Records from a collection
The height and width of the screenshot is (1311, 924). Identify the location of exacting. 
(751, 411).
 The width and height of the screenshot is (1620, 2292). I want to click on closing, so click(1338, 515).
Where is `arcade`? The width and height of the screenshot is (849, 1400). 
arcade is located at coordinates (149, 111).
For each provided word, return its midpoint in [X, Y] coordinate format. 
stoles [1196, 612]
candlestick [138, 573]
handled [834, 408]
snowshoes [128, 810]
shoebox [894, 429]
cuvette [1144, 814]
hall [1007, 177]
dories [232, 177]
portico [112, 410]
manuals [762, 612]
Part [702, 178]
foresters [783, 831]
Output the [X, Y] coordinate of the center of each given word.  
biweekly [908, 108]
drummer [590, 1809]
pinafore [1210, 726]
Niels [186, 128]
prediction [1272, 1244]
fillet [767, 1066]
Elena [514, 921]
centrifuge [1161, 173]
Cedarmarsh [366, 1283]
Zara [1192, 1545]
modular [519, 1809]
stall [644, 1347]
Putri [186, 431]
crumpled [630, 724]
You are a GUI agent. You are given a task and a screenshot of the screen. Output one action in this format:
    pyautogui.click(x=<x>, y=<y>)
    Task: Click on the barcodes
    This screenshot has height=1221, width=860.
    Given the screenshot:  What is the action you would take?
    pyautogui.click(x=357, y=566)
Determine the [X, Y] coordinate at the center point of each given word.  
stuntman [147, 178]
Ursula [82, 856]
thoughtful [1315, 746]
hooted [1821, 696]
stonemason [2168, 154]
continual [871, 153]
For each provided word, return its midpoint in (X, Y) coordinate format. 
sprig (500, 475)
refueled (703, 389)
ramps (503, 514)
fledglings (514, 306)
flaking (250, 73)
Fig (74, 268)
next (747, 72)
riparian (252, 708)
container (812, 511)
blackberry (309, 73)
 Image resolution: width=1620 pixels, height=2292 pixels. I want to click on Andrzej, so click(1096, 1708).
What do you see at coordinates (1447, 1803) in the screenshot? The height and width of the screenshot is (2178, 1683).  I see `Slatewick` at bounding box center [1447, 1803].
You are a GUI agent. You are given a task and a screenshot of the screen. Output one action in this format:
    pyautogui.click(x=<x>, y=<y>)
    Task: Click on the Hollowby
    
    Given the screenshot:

EXERCISE BRIEF: Arrange the data from its first line through the line containing "arcade is located at coordinates (149, 111).", both included, as a Markdown table with the columns Row and Line. Number each row and leave out blank lines.

THE RESULT:
| Row | Line |
|---|---|
| 1 | The height and width of the screenshot is (1311, 924). Identify the location of exacting.  |
| 2 | (751, 411). |
| 3 |  The width and height of the screenshot is (1620, 2292). I want to click on closing, so click(1338, 515). |
| 4 | Where is `arcade`? The width and height of the screenshot is (849, 1400).  |
| 5 | arcade is located at coordinates (149, 111). |